• Instructions to follow: Look through the listing and report every line that has "grey" in it.

• Entries shown:
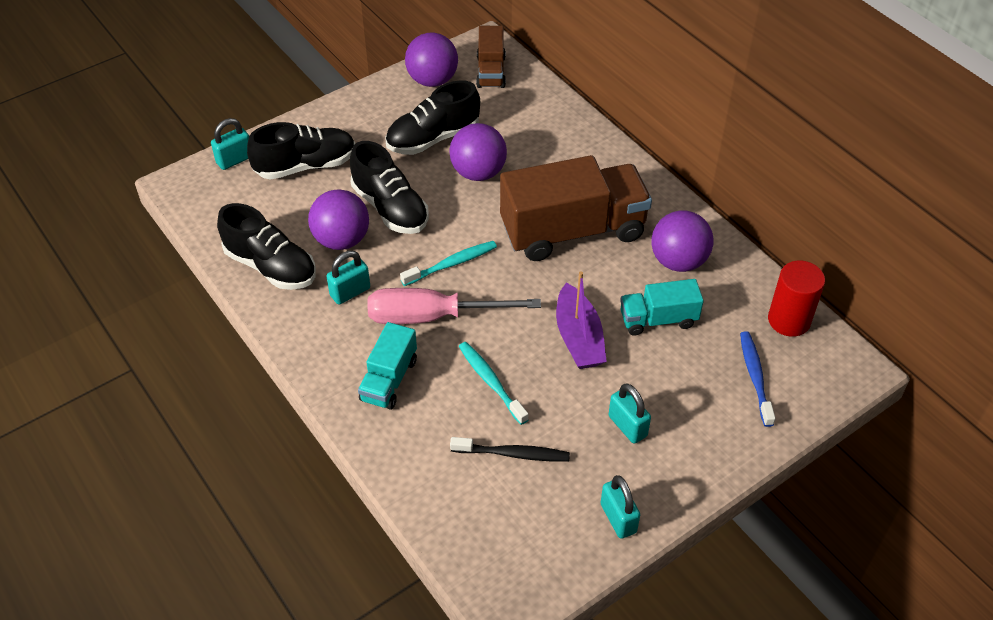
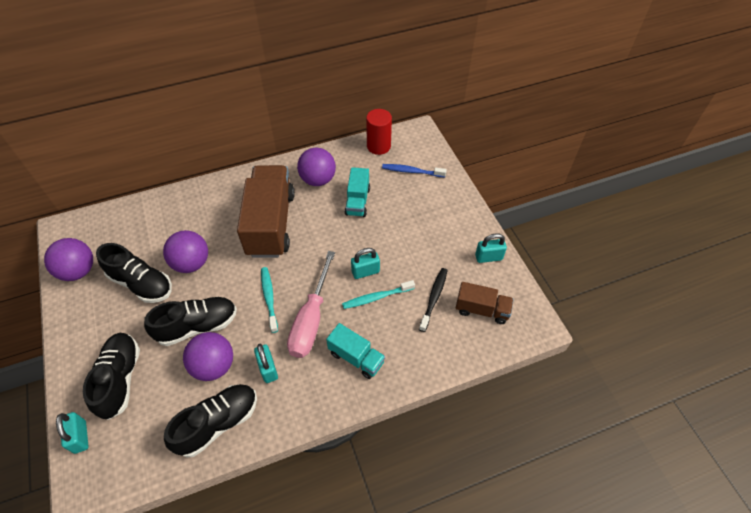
camera: 75 degrees left, 5 degrees up
(433, 138) = (141, 283): black shoe -> black shoe turned 45 degrees counterclockwise
(491, 71) = (94, 232): brown truck -> brown truck (482, 310)
(578, 337) = (357, 243): purple boat -> none
(627, 426) = (428, 236): turquoise padlock -> turquoise padlock (365, 271)

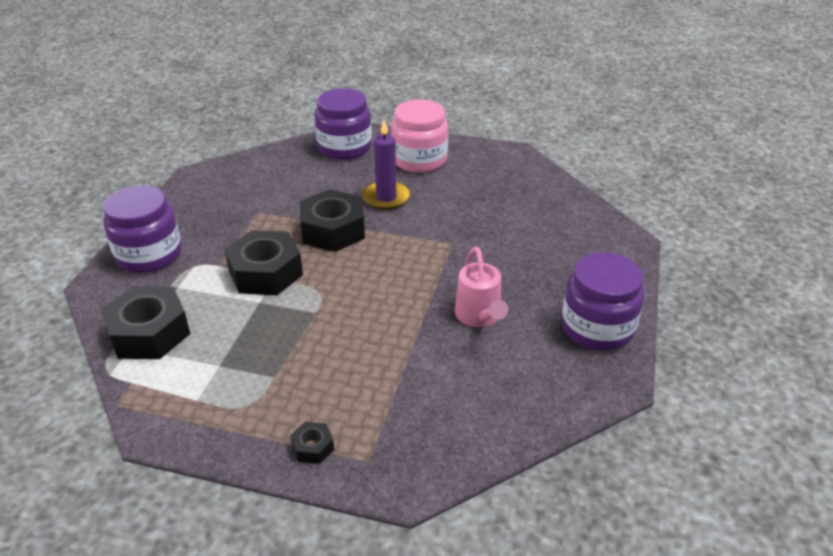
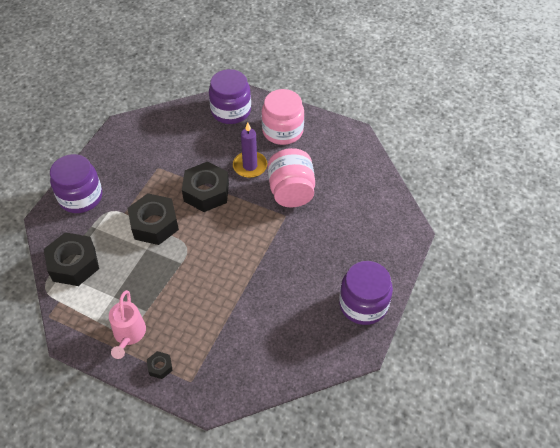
camera: 10 degrees right, 15 degrees up
(451, 218) = (291, 191): none -> pink jar
(479, 317) = (287, 283): pink watering can -> pink watering can (129, 335)

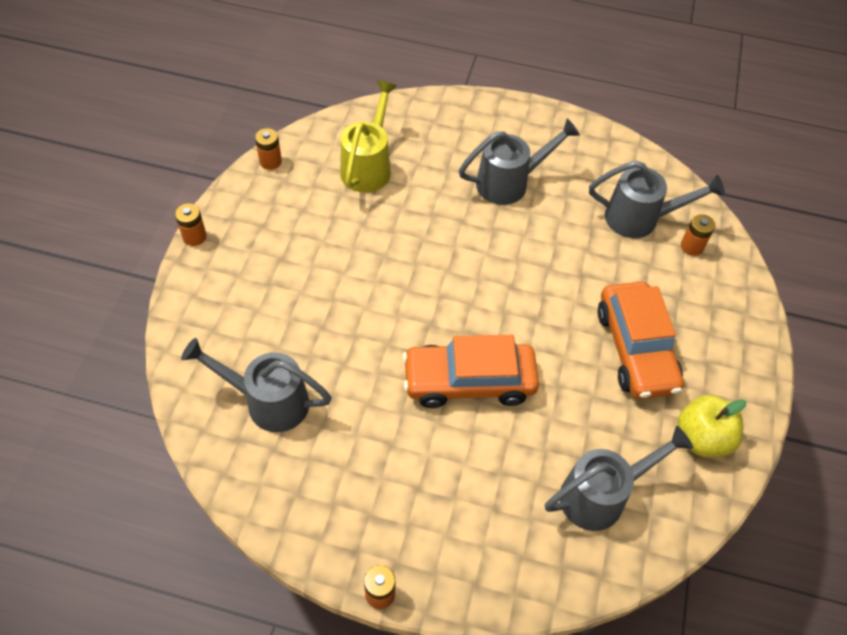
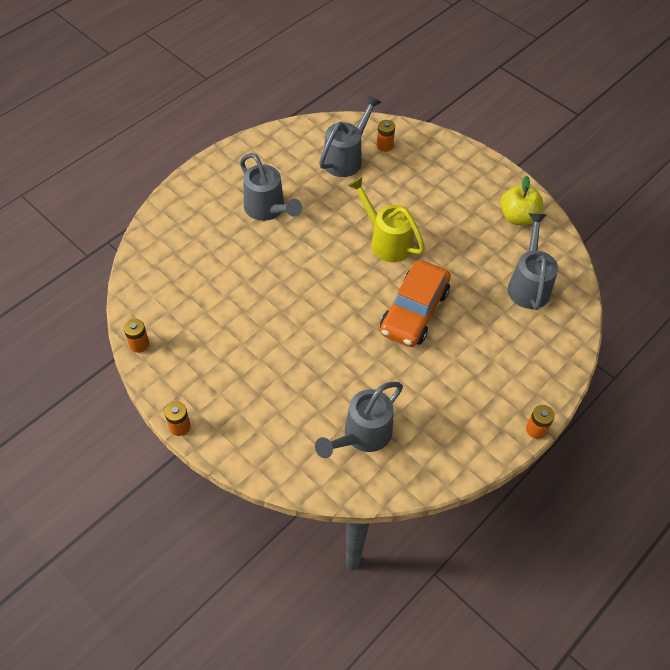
camera: 60 degrees left, 0 degrees up
(368, 166) = (192, 283): yellow watering can -> yellow watering can (386, 241)
(509, 183) = (267, 209): grey watering can -> grey watering can turned 135 degrees clockwise
(635, 349) = (441, 214): orange car -> none

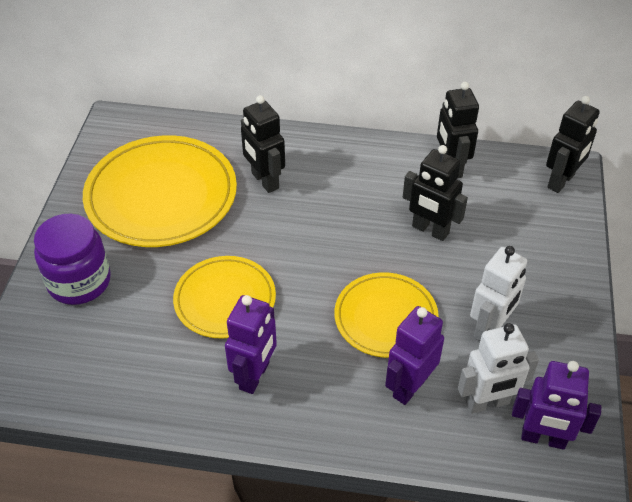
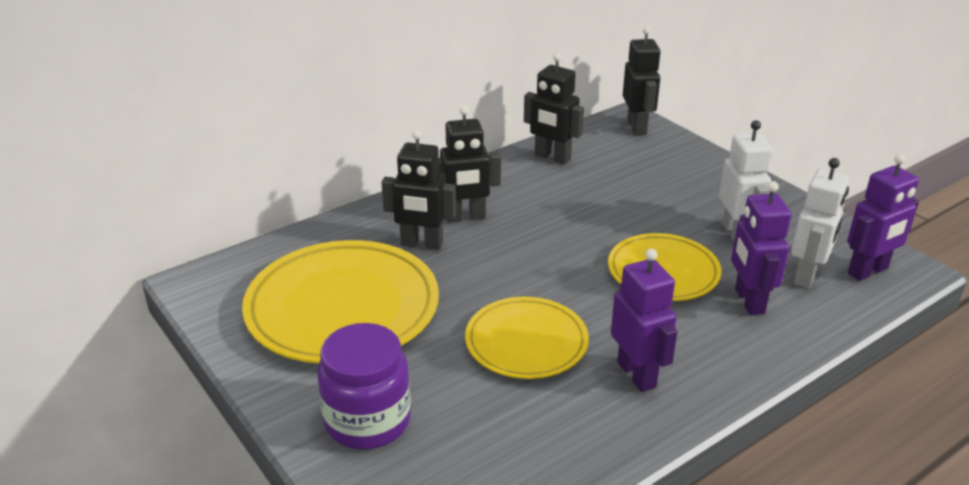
camera: 45 degrees left, 15 degrees down
(430, 230) = (602, 202): black robot -> black robot (465, 217)

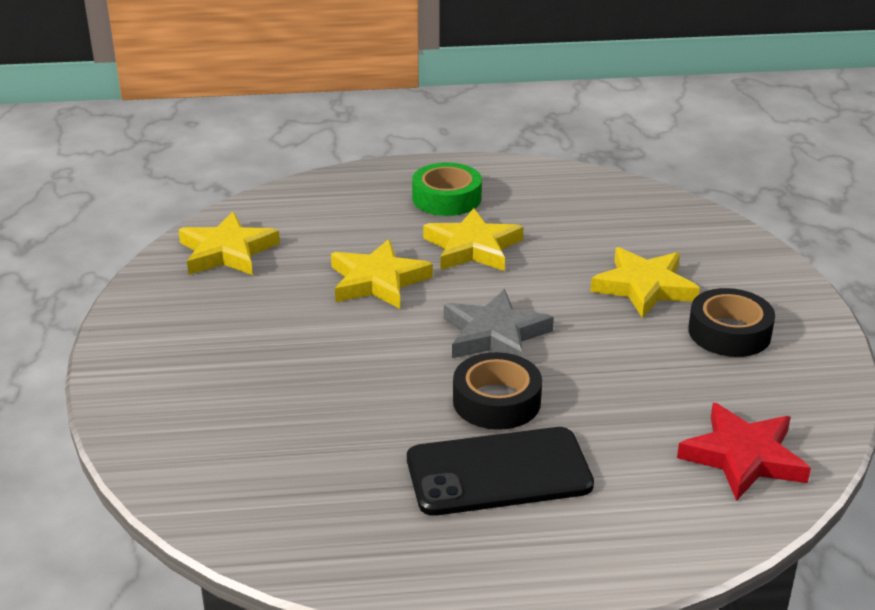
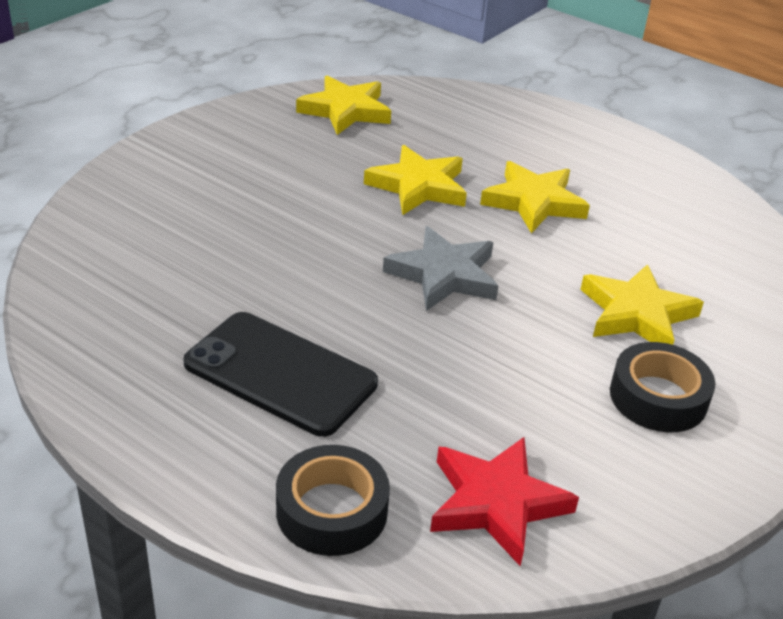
camera: 40 degrees right, 5 degrees up
(446, 198) = (573, 155): green tape -> none
(496, 401) = (364, 323): black tape -> black tape (332, 510)

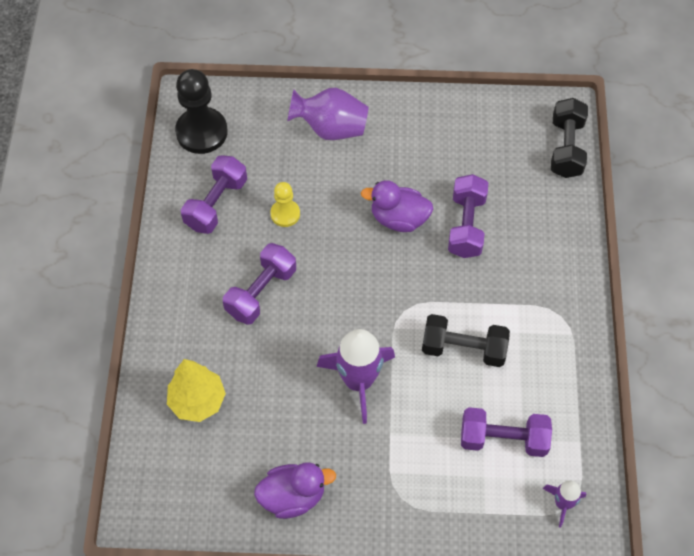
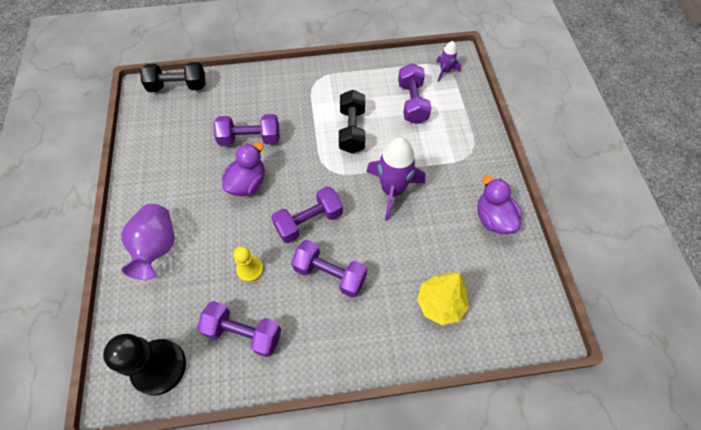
camera: 100 degrees left, 0 degrees up
(332, 279) = (309, 221): none -> purple dumbbell
(398, 218) = (247, 183): purple duck -> purple duck turned 150 degrees counterclockwise

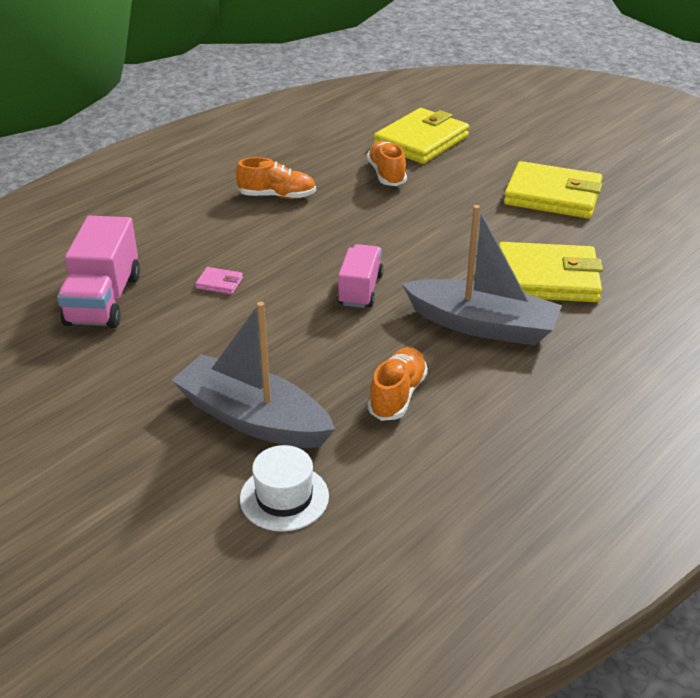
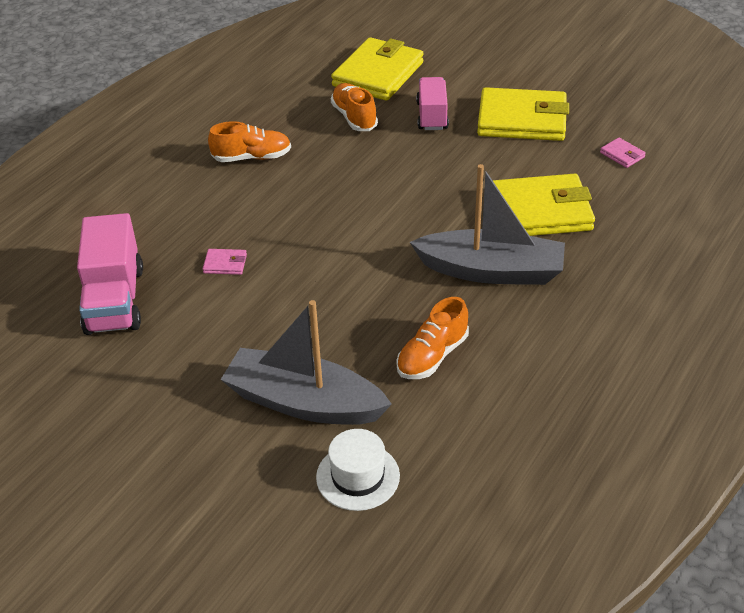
camera: 10 degrees left, 5 degrees up
(360, 290) = (366, 251): pink truck -> pink truck (432, 116)
(397, 395) = (432, 356): orange shoe -> orange shoe turned 150 degrees counterclockwise
(648, 238) = (622, 155): none -> pink wallet

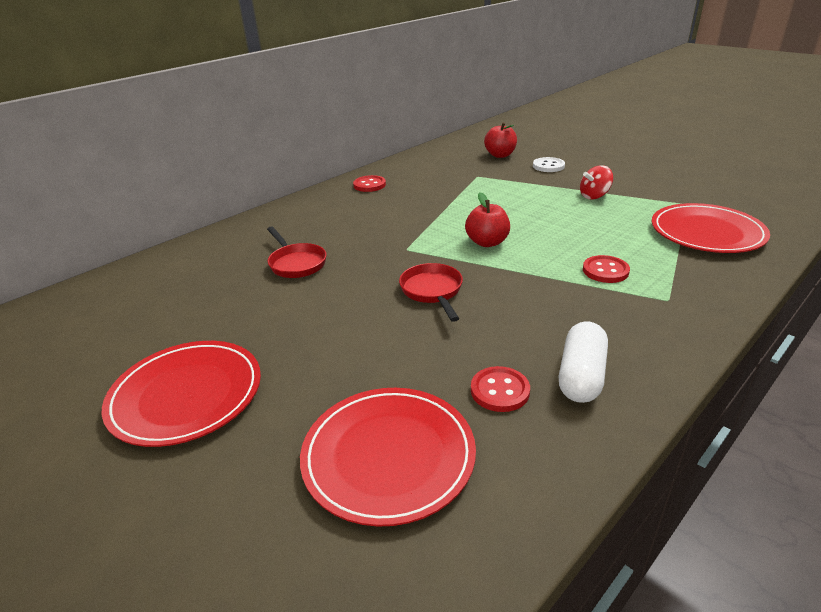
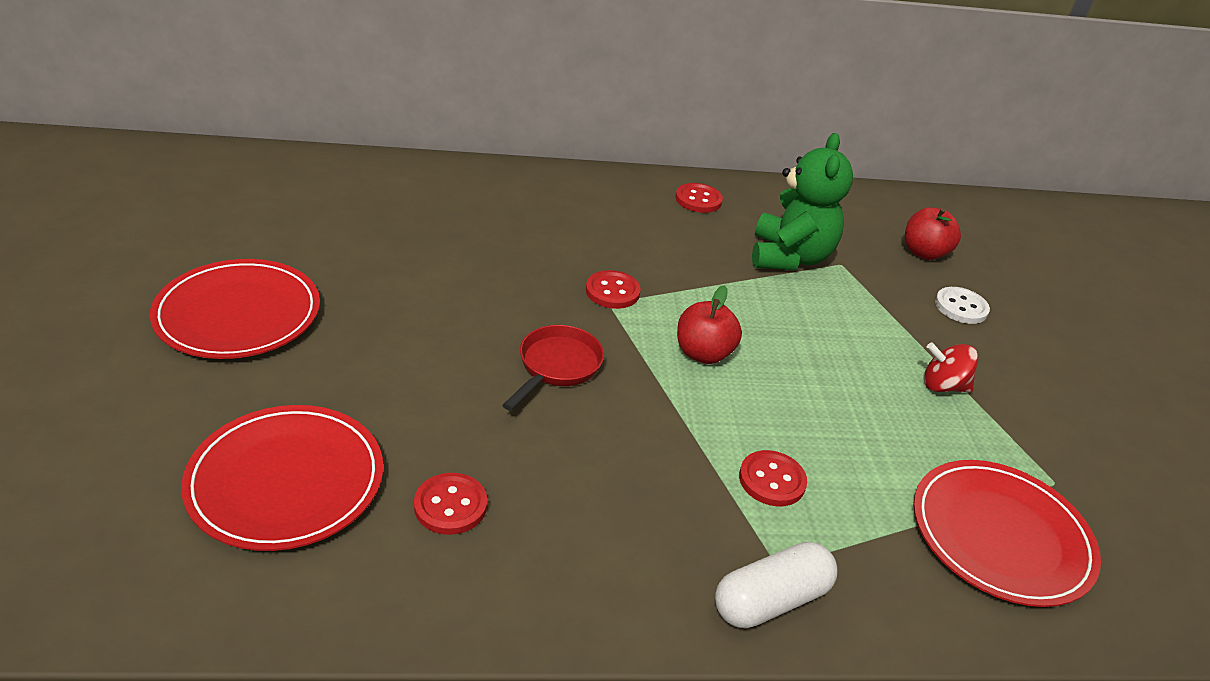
camera: 35 degrees right, 5 degrees up
(296, 263) = (488, 248): red pan -> none
(399, 243) = (612, 291): none -> red button
(452, 185) = (789, 257): none -> green teddy bear
(581, 376) = (541, 555): white capsule -> white capsule (771, 600)

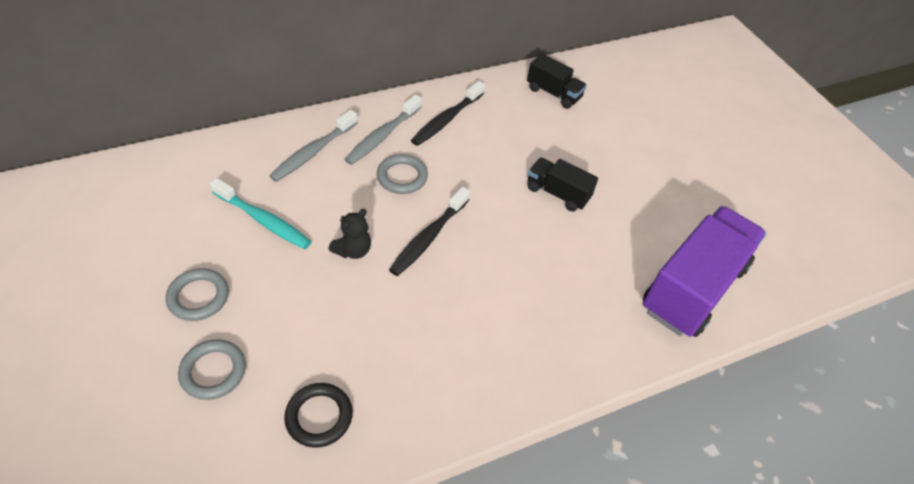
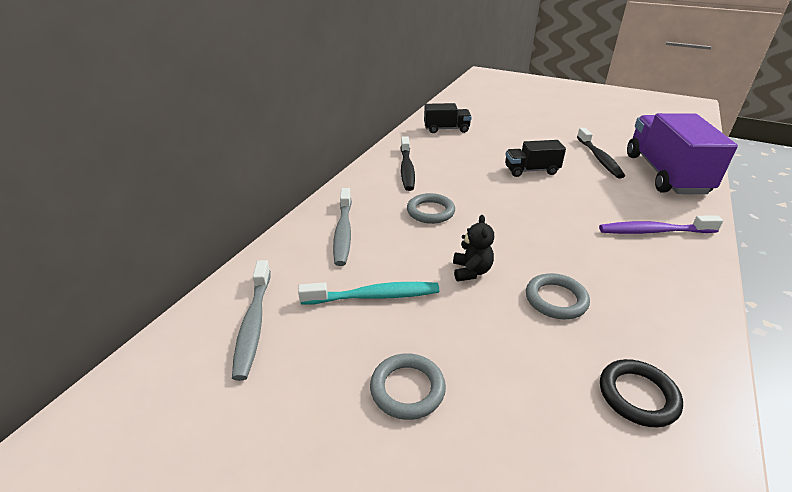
camera: 35 degrees left, 15 degrees down
(213, 371) = (514, 436): grey ring -> grey ring (556, 299)
(382, 136) = (379, 197): grey toothbrush -> grey toothbrush (253, 324)
(428, 237) = (504, 233): black toothbrush -> black toothbrush (599, 158)
(561, 329) = (653, 231): none -> purple toothbrush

• Result of the exercise:
(509, 183) = (267, 209): grey watering can -> grey watering can turned 135 degrees clockwise
(213, 371) = (514, 436): grey ring -> grey ring (556, 299)
(382, 136) = (379, 197): grey toothbrush -> grey toothbrush (253, 324)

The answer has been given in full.